Data for this exercise:
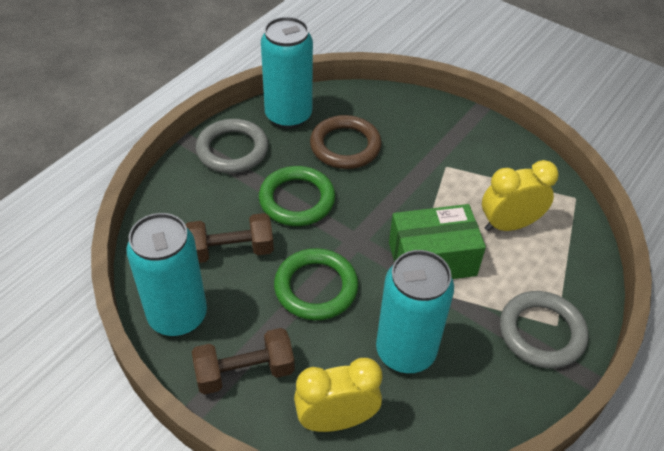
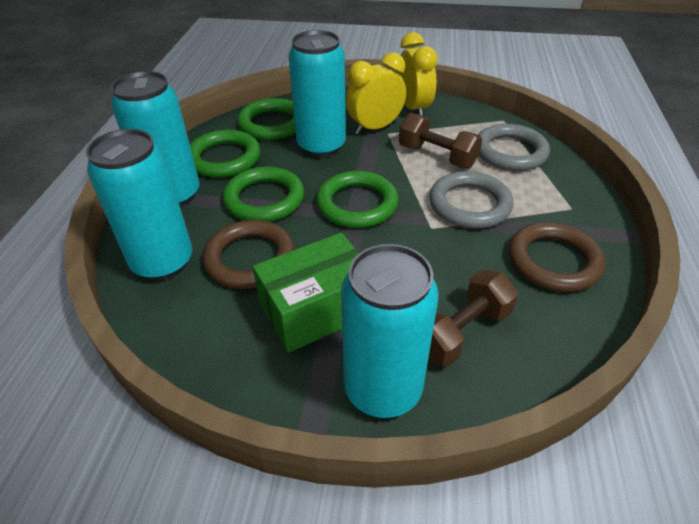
brown ring: 1 -> 2
green ring: 2 -> 4
turquoise can: 3 -> 4

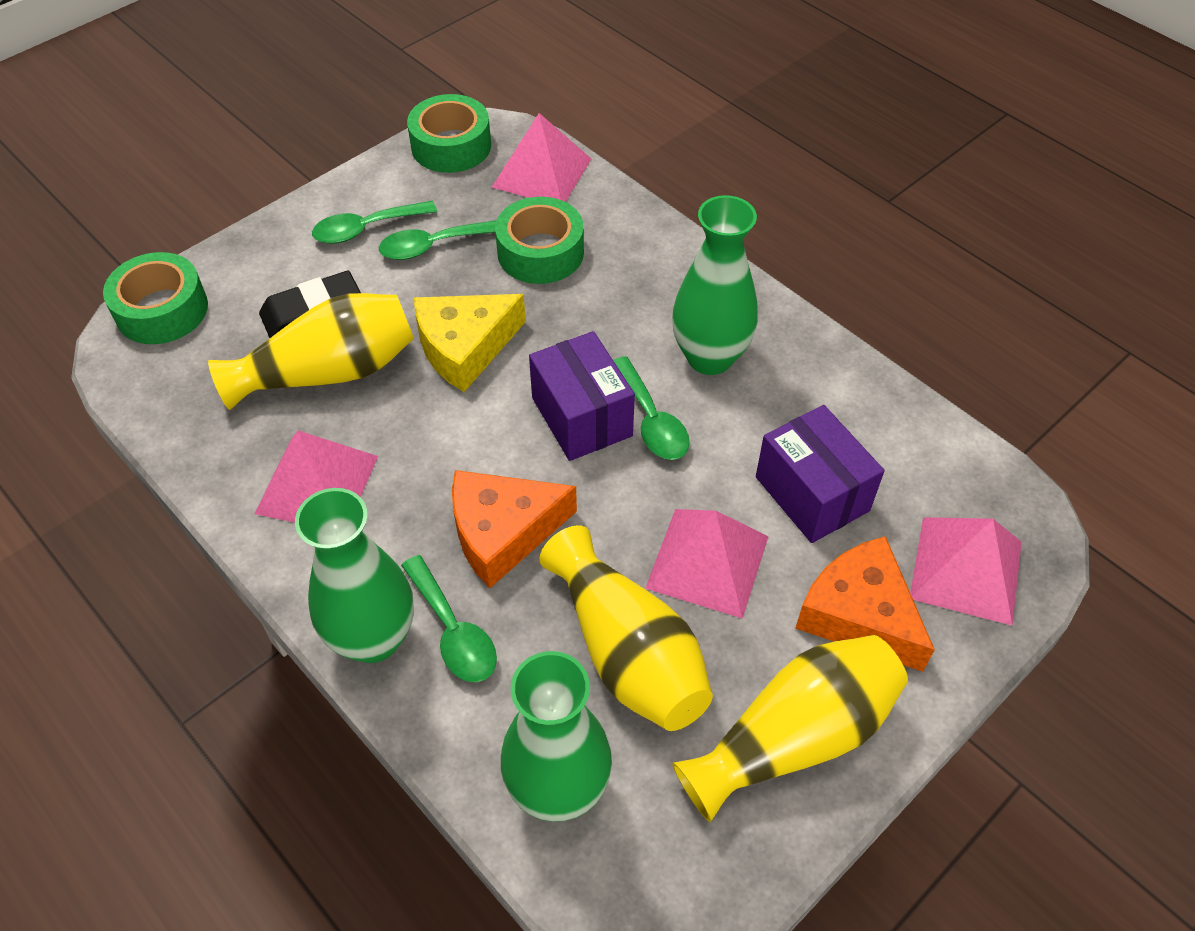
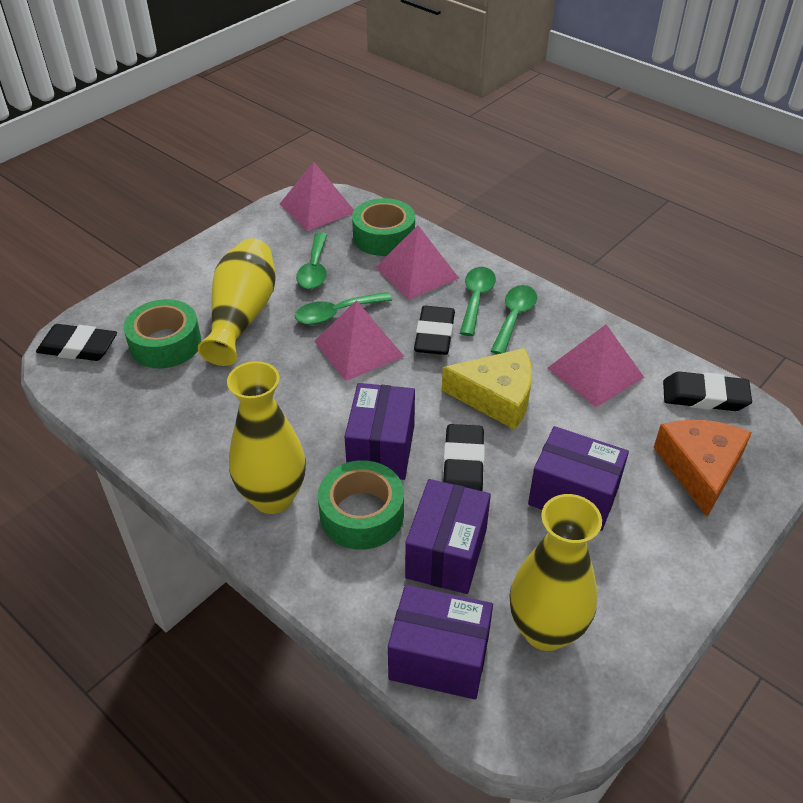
black eraser: 1 -> 4
green vase: 3 -> 0
orange cheese: 2 -> 1
purple box: 2 -> 4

Activity: Pictures are to be omitted. Print exactly the lines from the line containing "green ring: 2 -> 4" through the final line of the material above, both included.

Result:
green ring: 2 -> 4
turquoise can: 3 -> 4

black eraser: 1 -> 4
green vase: 3 -> 0
orange cheese: 2 -> 1
purple box: 2 -> 4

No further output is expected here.